Task objective =
Find the line with "(484, 364) = (571, 263): white" in the entries below. Repeat it, every following line, and the line with "(730, 320) = (474, 182): orange", exactly and with nothing added.

Exercise material =

:::::

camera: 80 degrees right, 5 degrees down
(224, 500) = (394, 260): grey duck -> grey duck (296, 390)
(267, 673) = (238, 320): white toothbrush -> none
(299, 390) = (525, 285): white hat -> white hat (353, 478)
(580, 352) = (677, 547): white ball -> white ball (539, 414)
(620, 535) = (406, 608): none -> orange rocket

:::::

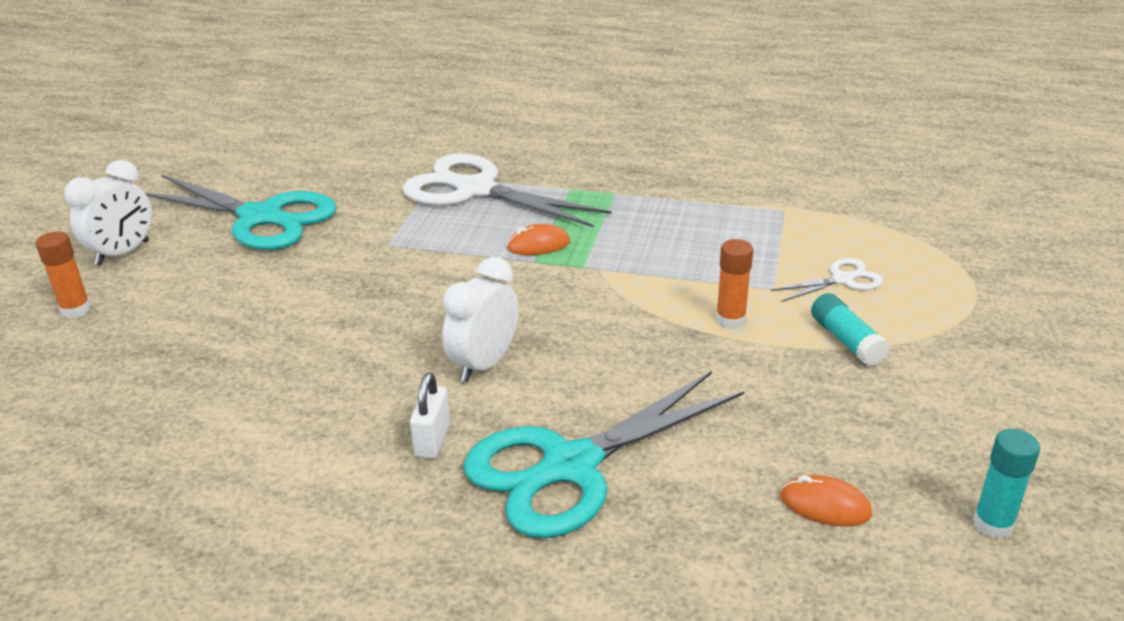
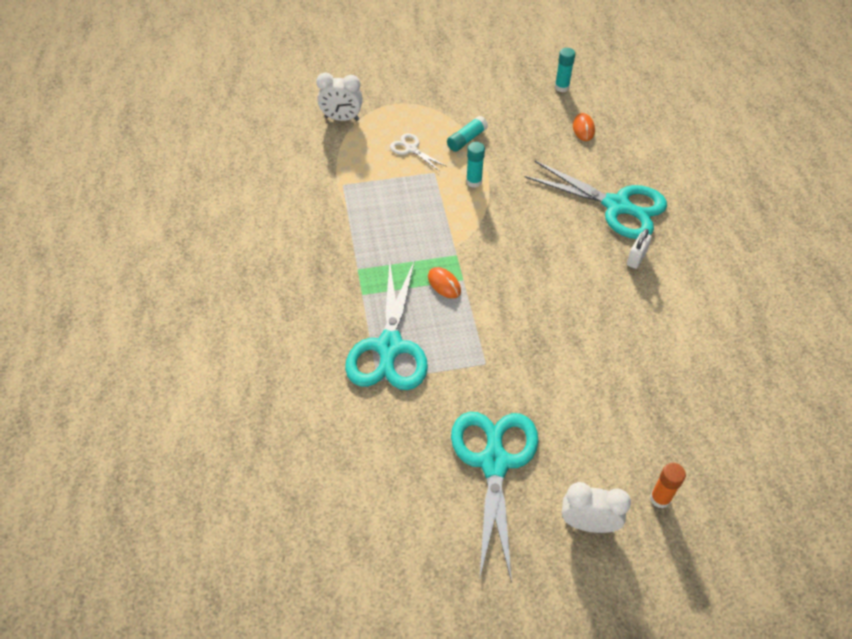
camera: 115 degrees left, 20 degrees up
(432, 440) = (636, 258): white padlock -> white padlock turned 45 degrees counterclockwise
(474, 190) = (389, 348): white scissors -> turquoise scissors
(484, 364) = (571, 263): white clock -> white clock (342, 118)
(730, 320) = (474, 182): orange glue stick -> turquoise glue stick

:::::

Answer for the task =
(484, 364) = (571, 263): white clock -> white clock (342, 118)
(730, 320) = (474, 182): orange glue stick -> turquoise glue stick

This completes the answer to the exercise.